> _PROBLEM TO SOLVE_
What you give back from the listing below should be an exact copy of the lines from the one with "rotate: brown pefesigax" down to the one with "move: blue rosuvok", and it should contain no pictures.
(Beginning of SUPPLIED DATA)
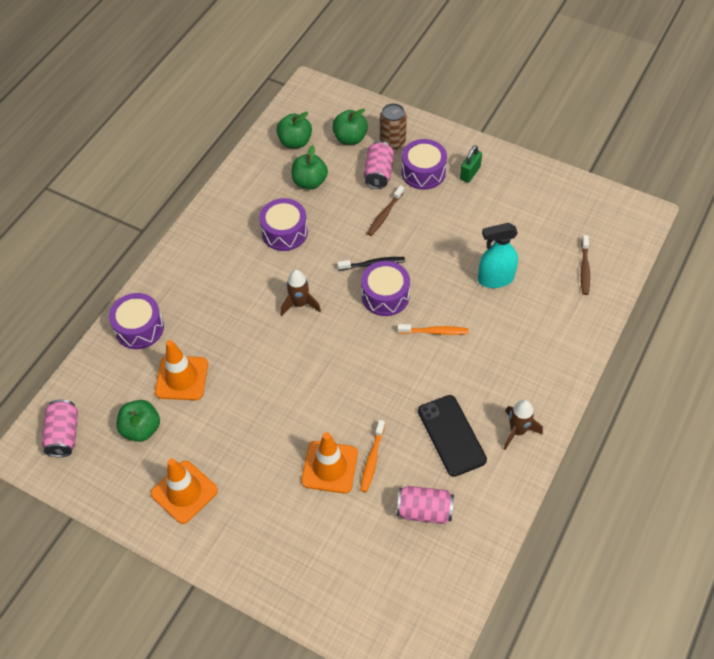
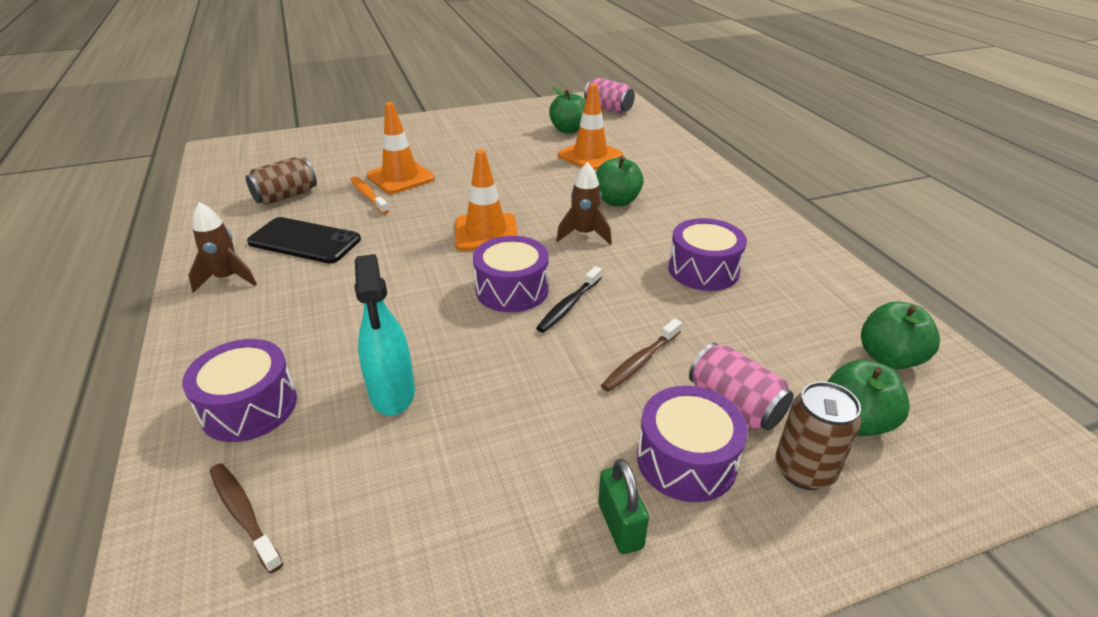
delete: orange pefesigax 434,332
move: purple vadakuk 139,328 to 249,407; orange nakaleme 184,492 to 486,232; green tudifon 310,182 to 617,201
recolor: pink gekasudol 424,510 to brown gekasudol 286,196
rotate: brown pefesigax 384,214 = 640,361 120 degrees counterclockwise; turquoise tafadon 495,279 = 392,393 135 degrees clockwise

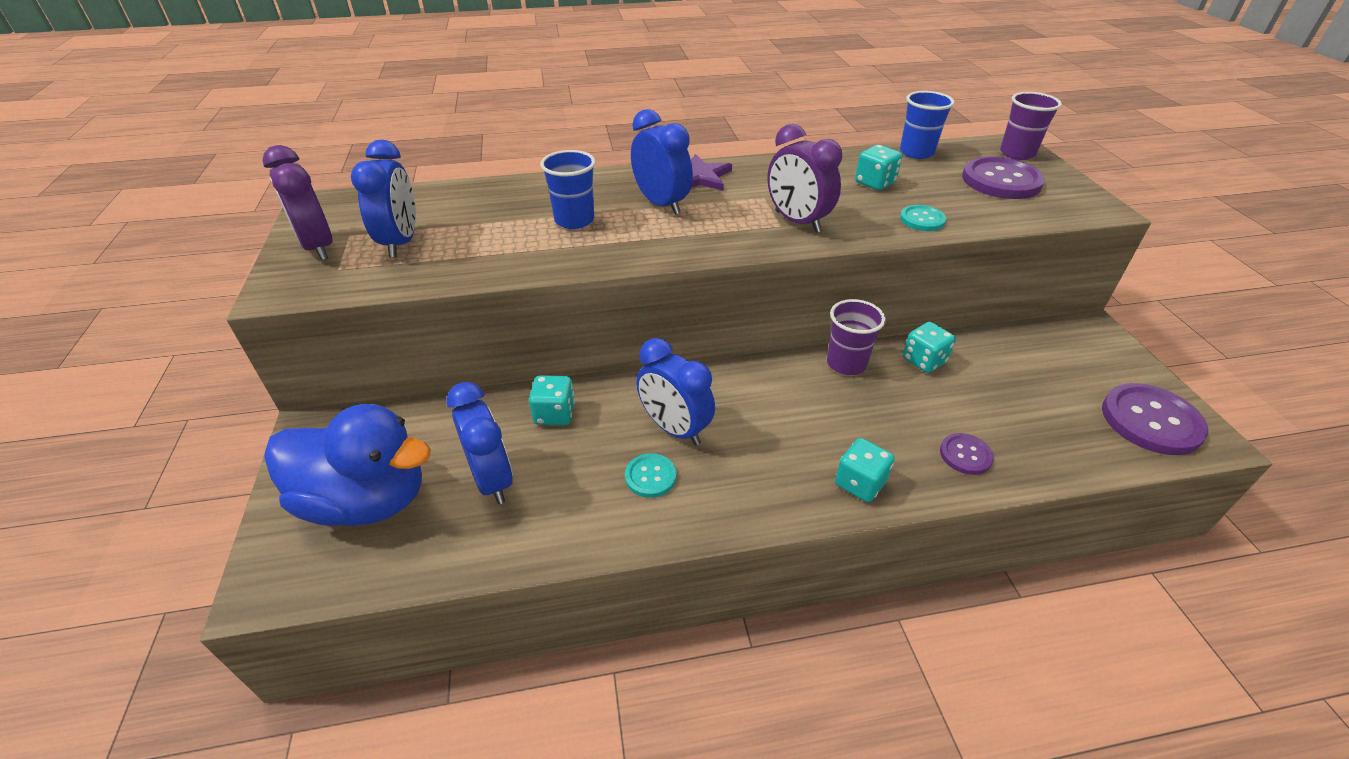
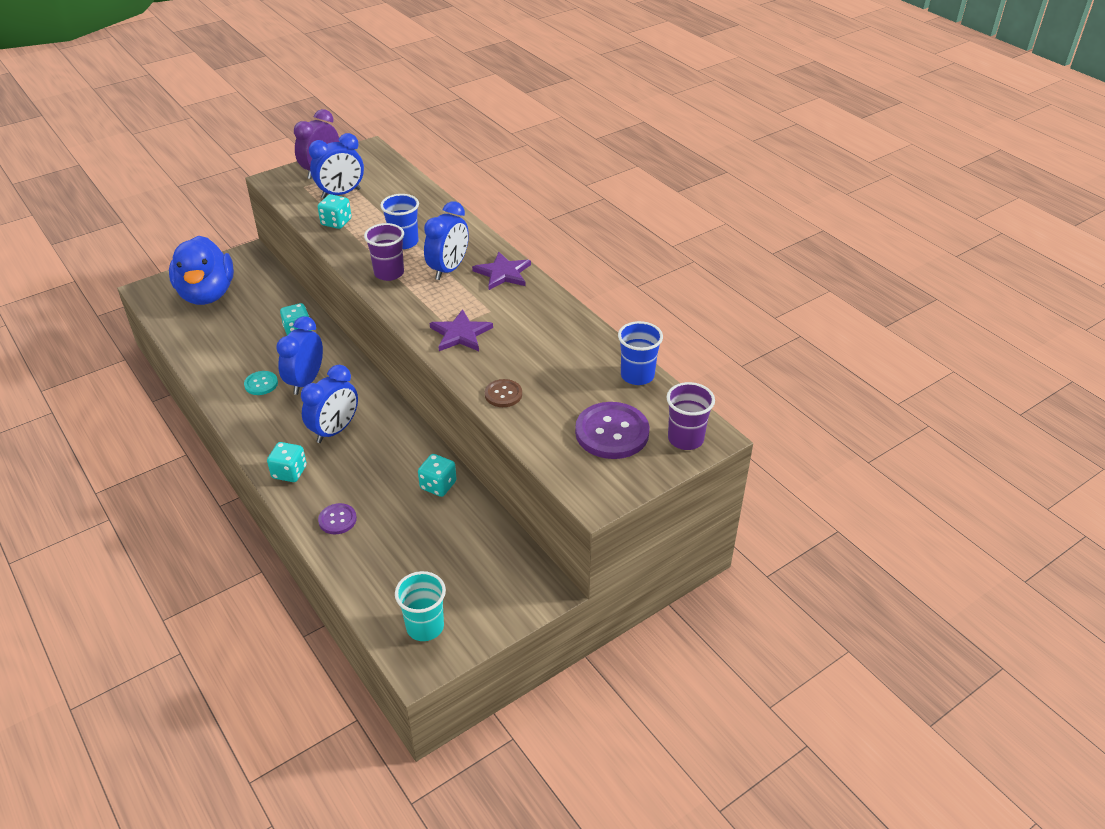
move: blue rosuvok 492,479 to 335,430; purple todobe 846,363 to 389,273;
(End of SUPPLIED DATA)
(Beginning of SUPPLIED DATA)
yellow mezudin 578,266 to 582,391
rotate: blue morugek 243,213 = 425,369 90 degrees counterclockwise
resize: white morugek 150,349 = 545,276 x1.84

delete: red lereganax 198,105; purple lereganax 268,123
(End of SUPPLIED DATA)
(Beginning of SUPPLIED DATA)
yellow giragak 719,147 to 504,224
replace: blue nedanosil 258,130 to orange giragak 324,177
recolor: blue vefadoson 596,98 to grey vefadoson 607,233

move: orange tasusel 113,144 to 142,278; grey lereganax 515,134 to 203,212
(End of SUPPLIED DATA)
> _REPLY TO THE EXERCISE_
rotate: brown pefesigax 384,214 = 640,361 120 degrees counterclockwise; turquoise tafadon 495,279 = 392,393 135 degrees clockwise

move: blue rosuvok 492,479 to 335,430; purple todobe 846,363 to 389,273;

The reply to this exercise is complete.